→ **TASK DETAILS**
From the first line to the last, reproduce the records below exactly, omitting any picture.

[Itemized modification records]
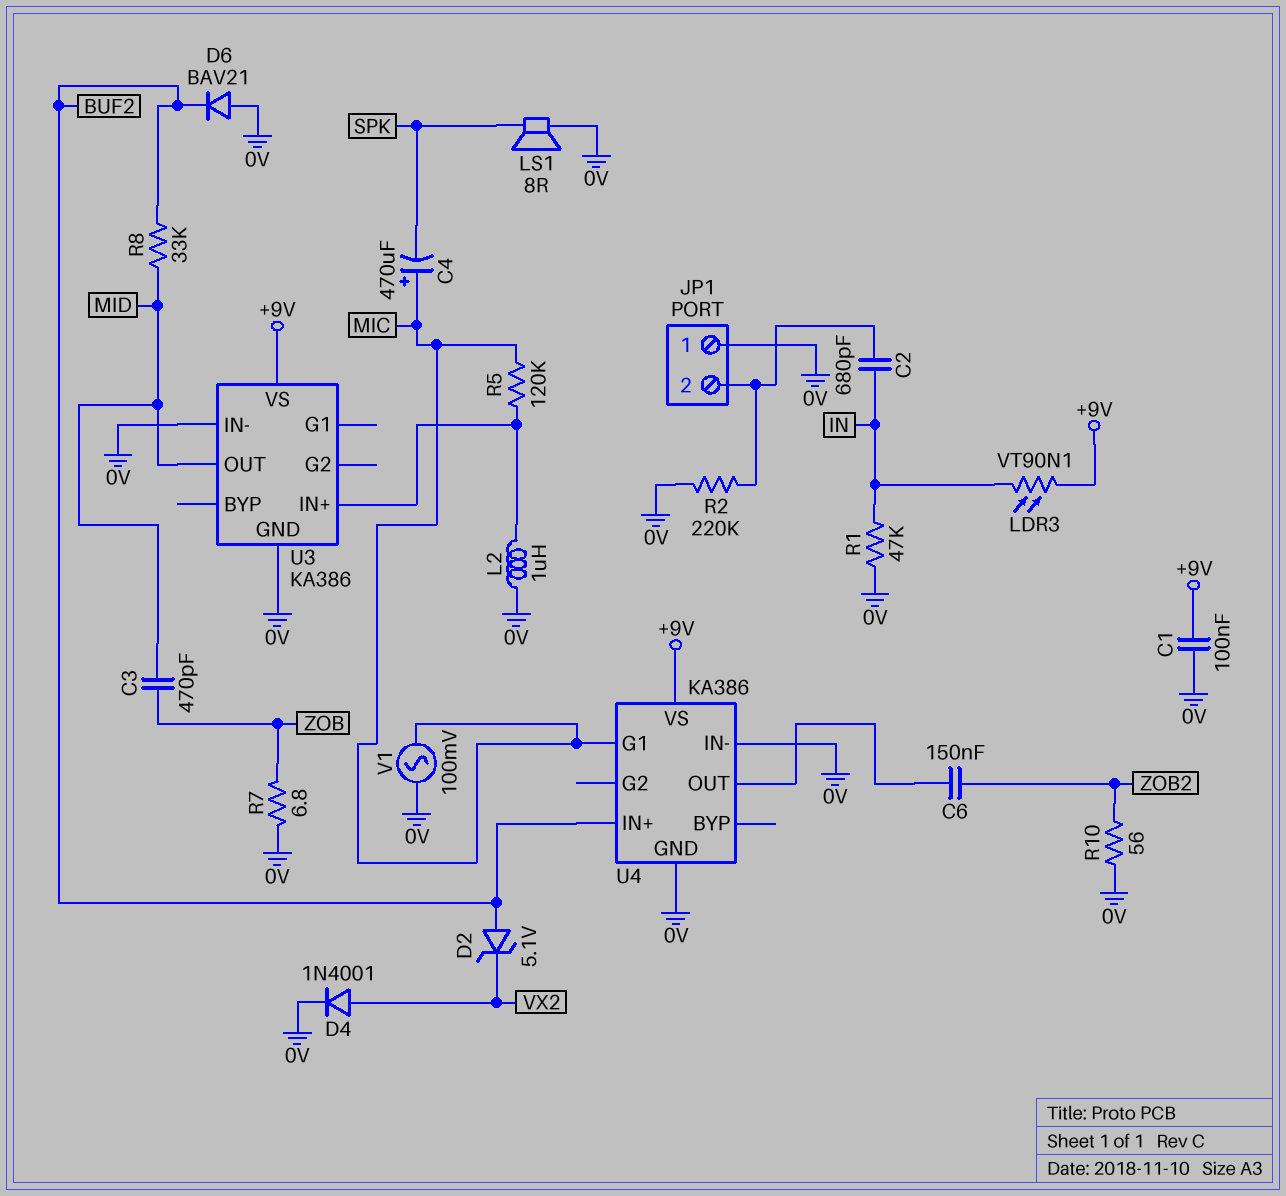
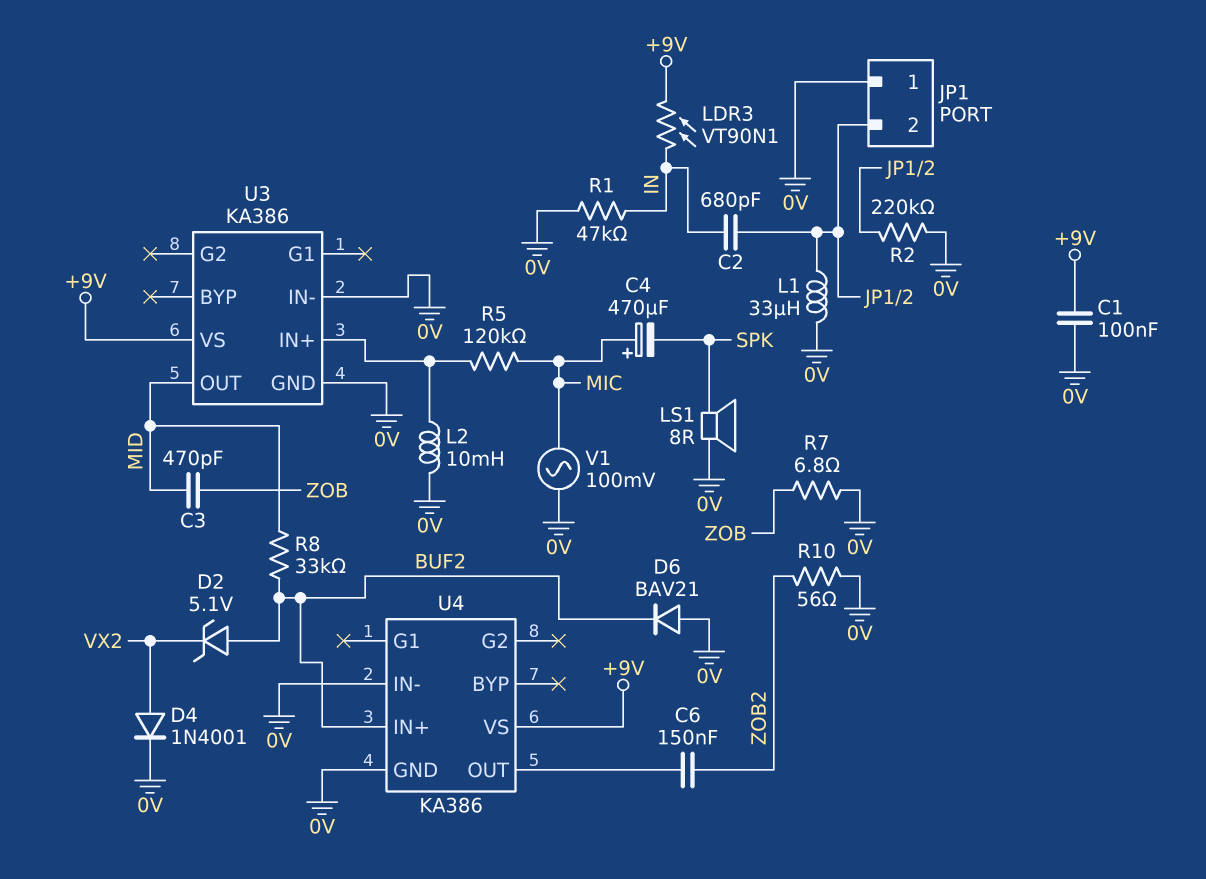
L1: none -> 33uH (0V, JP1/2)
L2: 1uH (0V, U3/IN+) -> 10mH (0V, U3/IN+)
U4 pin G1: MIC -> none

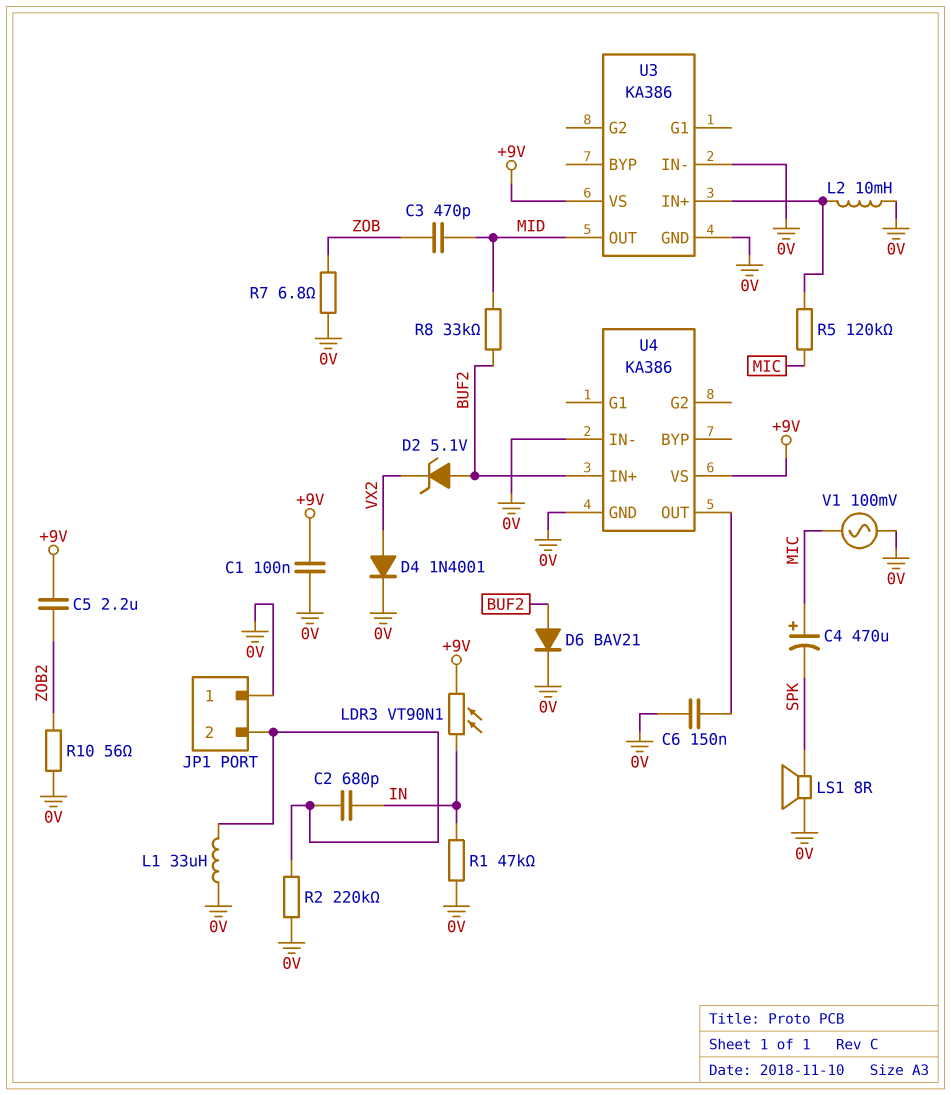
C5: none -> 2.2uF (+9V, ZOB2)
C6: 150nF (U4/OUT, ZOB2) -> 150nF (0V, U4/OUT)
D6: diode BAV21 (A 0V, K BUF2) -> diode BAV21 (A BUF2, K 0V)

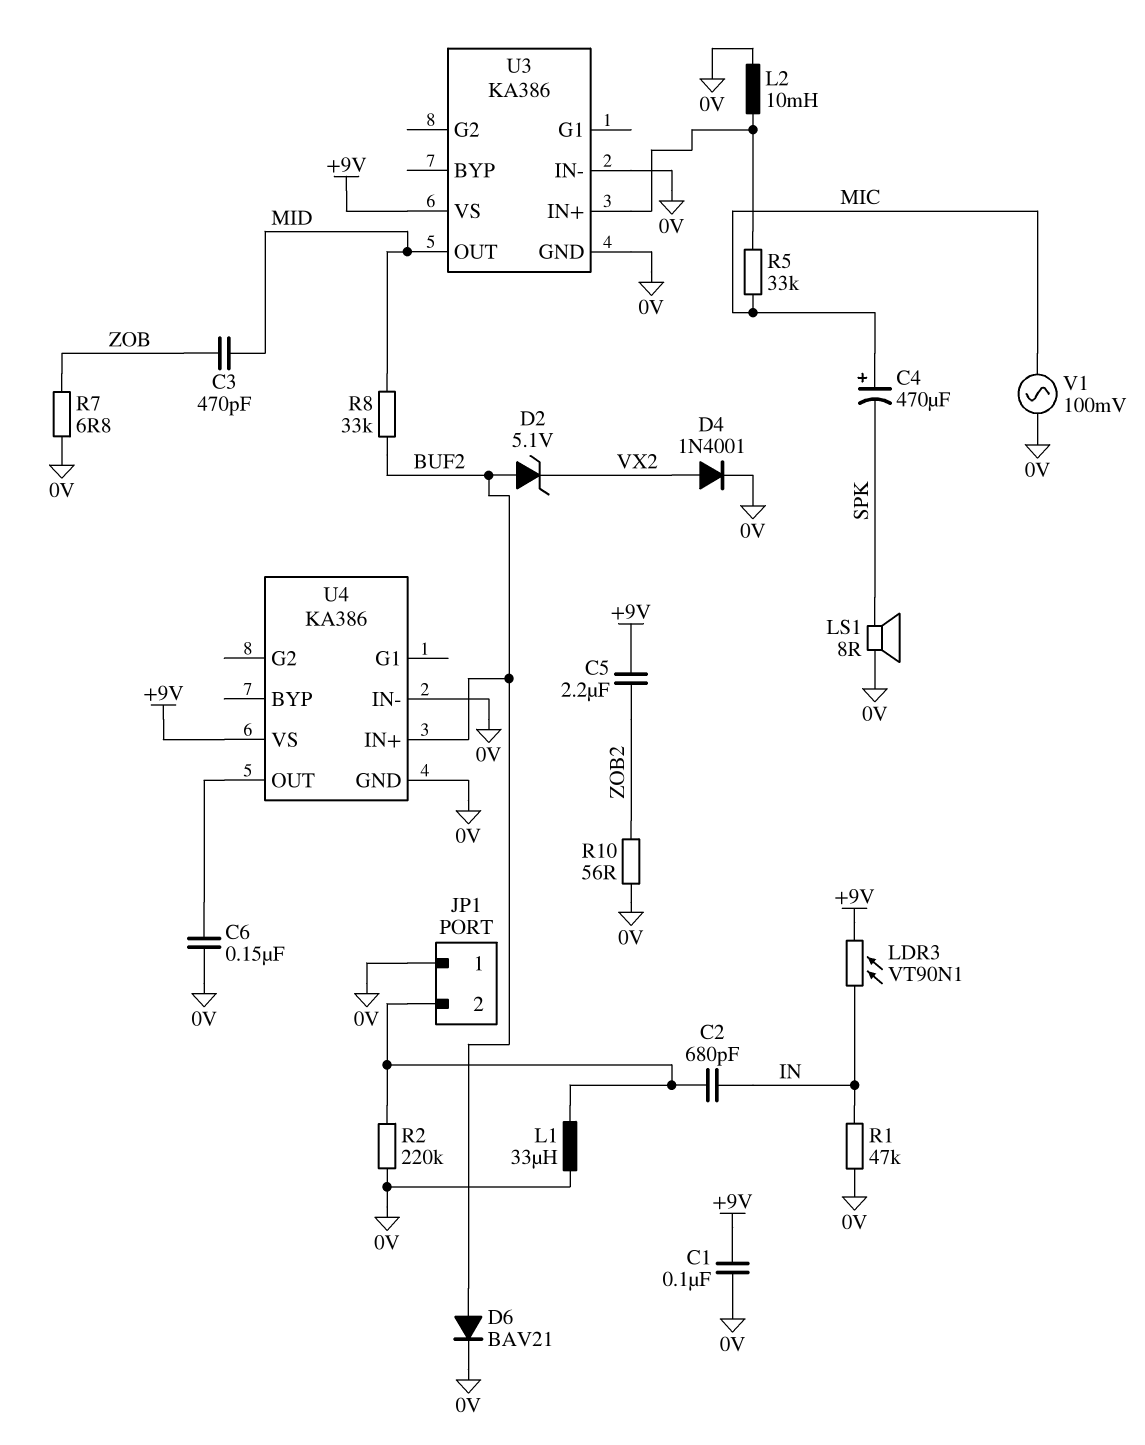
R5: 120k (MIC, U3/IN+) -> 33k (MIC, U3/IN+)

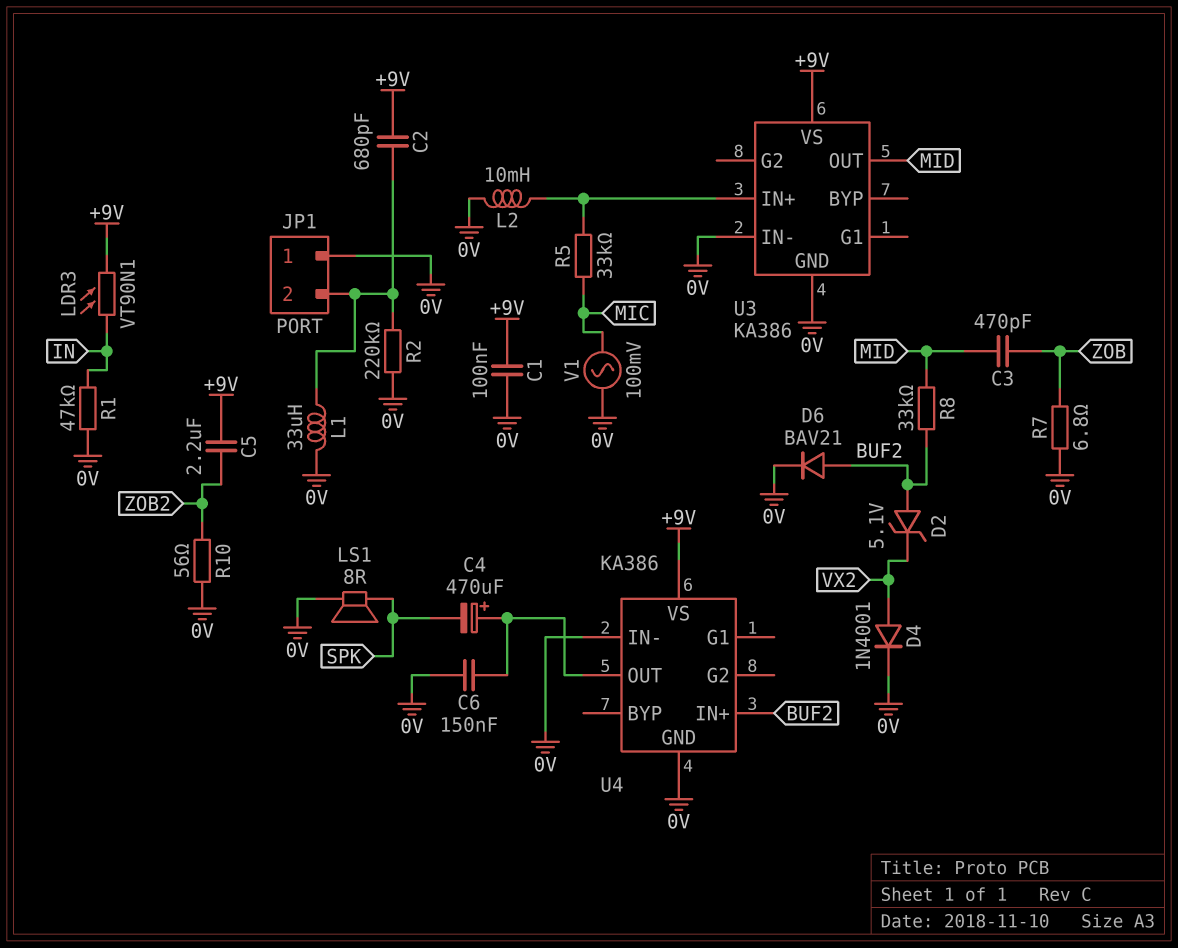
C2: 680pF (IN, JP1/2) -> 680pF (+9V, JP1/2)
C4: 470uF (plus MIC, minus SPK) -> 470uF (plus U4/OUT, minus SPK)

→ **TASK RESULT**
L1: none -> 33uH (0V, JP1/2)
L2: 1uH (0V, U3/IN+) -> 10mH (0V, U3/IN+)
U4 pin G1: MIC -> none

C5: none -> 2.2uF (+9V, ZOB2)
C6: 150nF (U4/OUT, ZOB2) -> 150nF (0V, U4/OUT)
D6: diode BAV21 (A 0V, K BUF2) -> diode BAV21 (A BUF2, K 0V)

R5: 120k (MIC, U3/IN+) -> 33k (MIC, U3/IN+)

C2: 680pF (IN, JP1/2) -> 680pF (+9V, JP1/2)
C4: 470uF (plus MIC, minus SPK) -> 470uF (plus U4/OUT, minus SPK)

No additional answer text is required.